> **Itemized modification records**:
◆ ◆ ◆ ◆

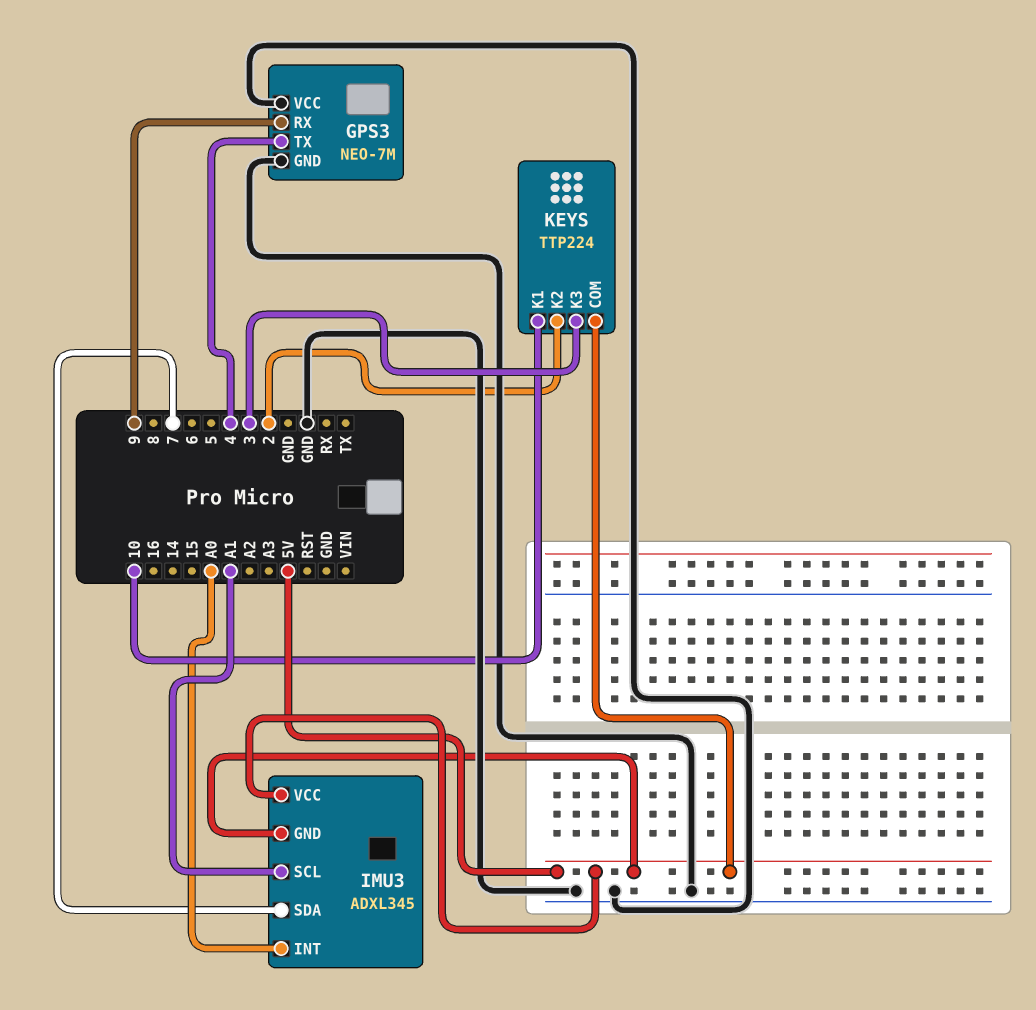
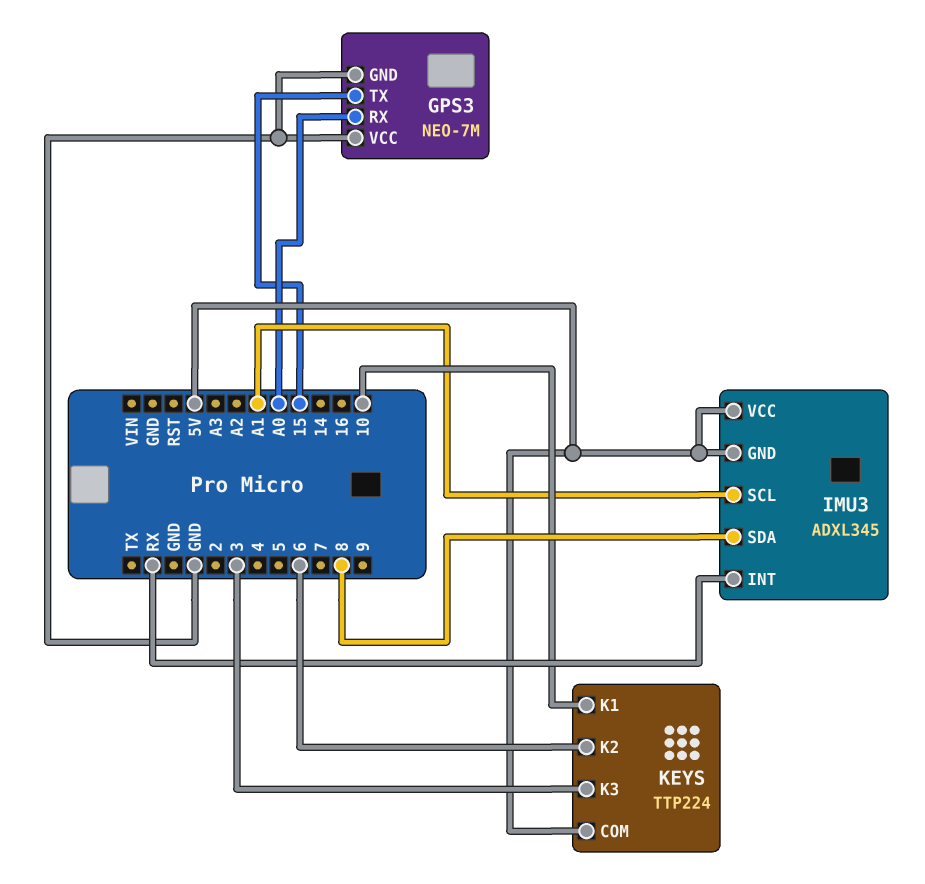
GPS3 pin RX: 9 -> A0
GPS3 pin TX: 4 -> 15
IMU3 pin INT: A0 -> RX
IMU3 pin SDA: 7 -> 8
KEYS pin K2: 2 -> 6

◆ ◆ ◆ ◆

> **Instructions to follow**: All lines from the one containing "GPS3 pin TX: 4 -> 15" to the end of the data above are to be set down exactly; no others belong in the answer.

> **Task response**:
GPS3 pin TX: 4 -> 15
IMU3 pin INT: A0 -> RX
IMU3 pin SDA: 7 -> 8
KEYS pin K2: 2 -> 6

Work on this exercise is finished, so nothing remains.